## [What the task requires]
Look below for the line with "SD1 pin SCK: GP10 -> GP28". Retype it and every line after it to the end, exactly, but leave out the pictures.

....

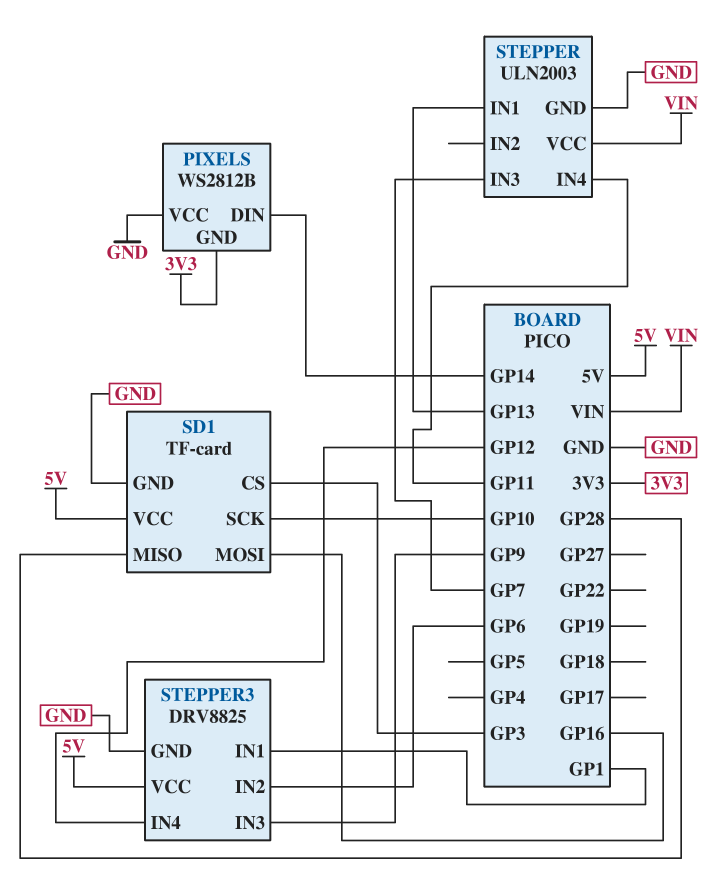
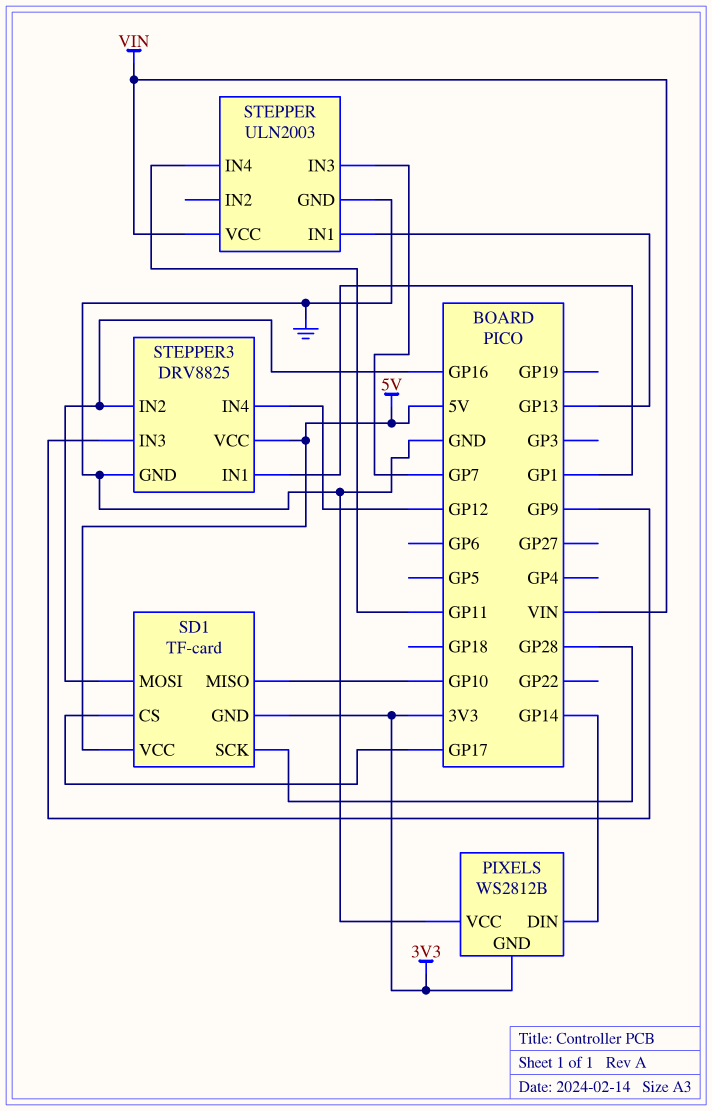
SD1 pin CS: GP3 -> GP17
SD1 pin GND: GND -> 3V3
SD1 pin MISO: GP28 -> GP10
SD1 pin SCK: GP10 -> GP28
STEPPER3 pin IN2: GP6 -> GP16

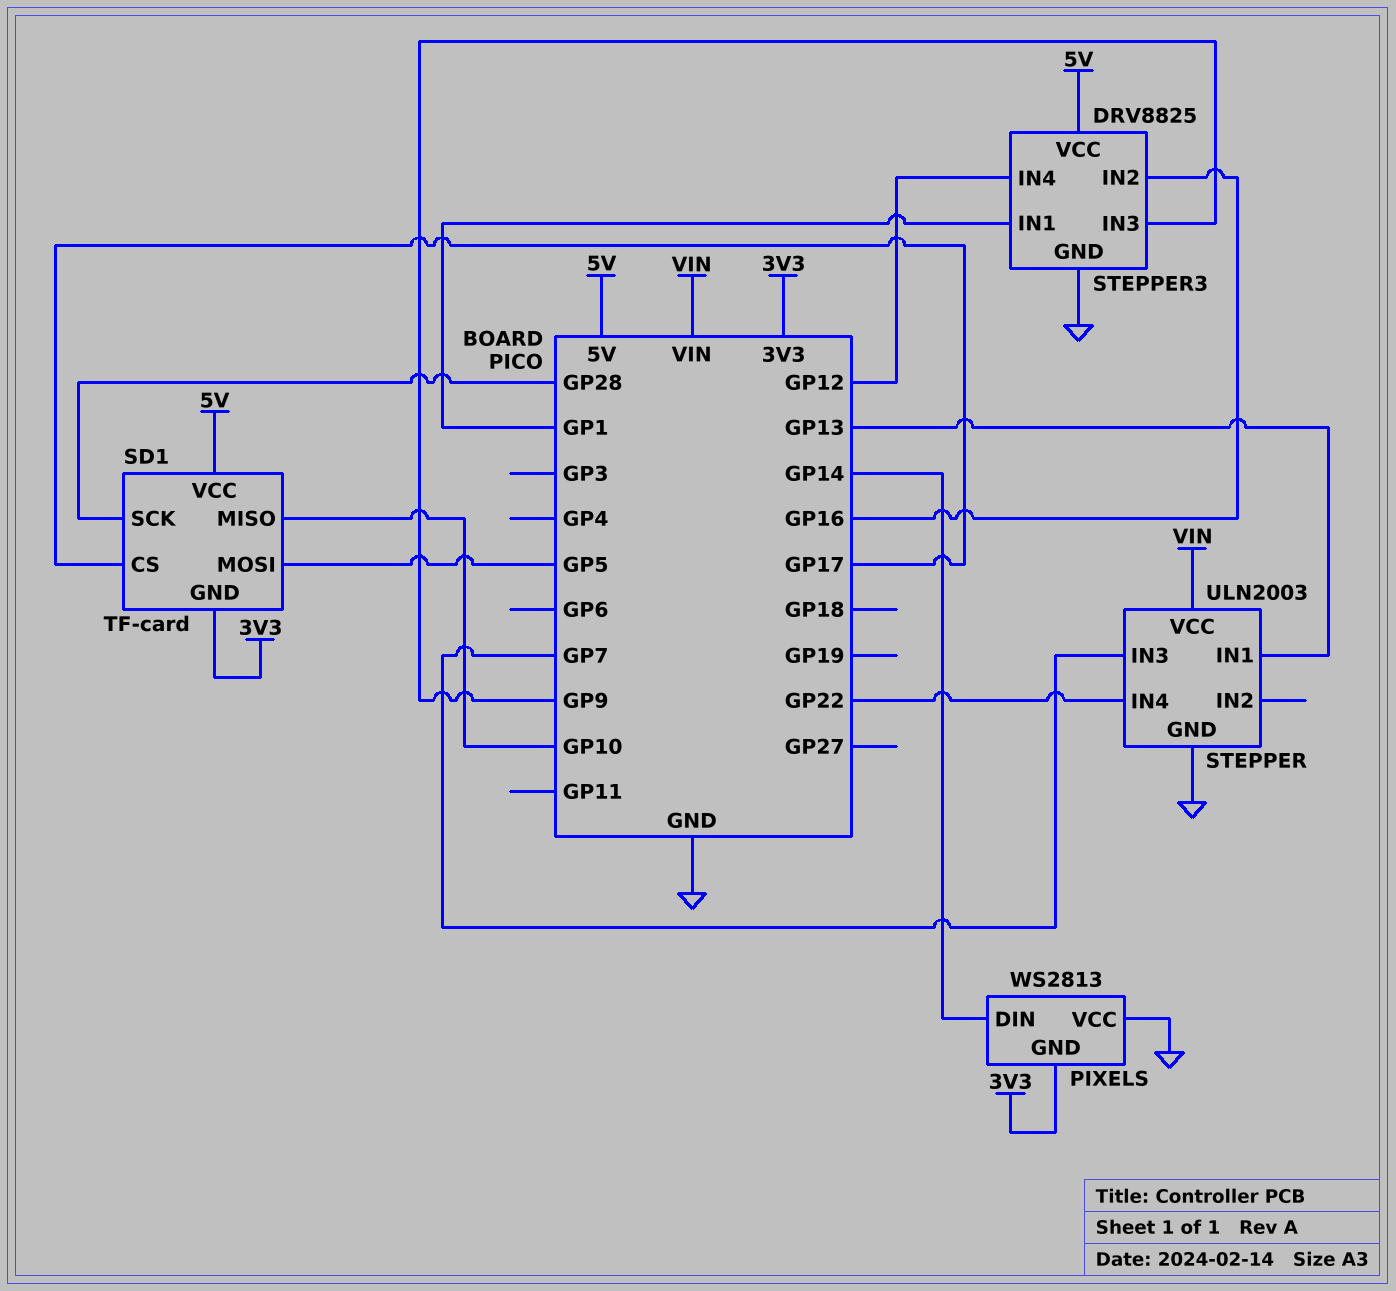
PIXELS: WS2812B -> WS2813
SD1 pin MOSI: GP16 -> GP5
STEPPER pin IN4: GP11 -> GP22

....

## [Expected answer]
SD1 pin SCK: GP10 -> GP28
STEPPER3 pin IN2: GP6 -> GP16

PIXELS: WS2812B -> WS2813
SD1 pin MOSI: GP16 -> GP5
STEPPER pin IN4: GP11 -> GP22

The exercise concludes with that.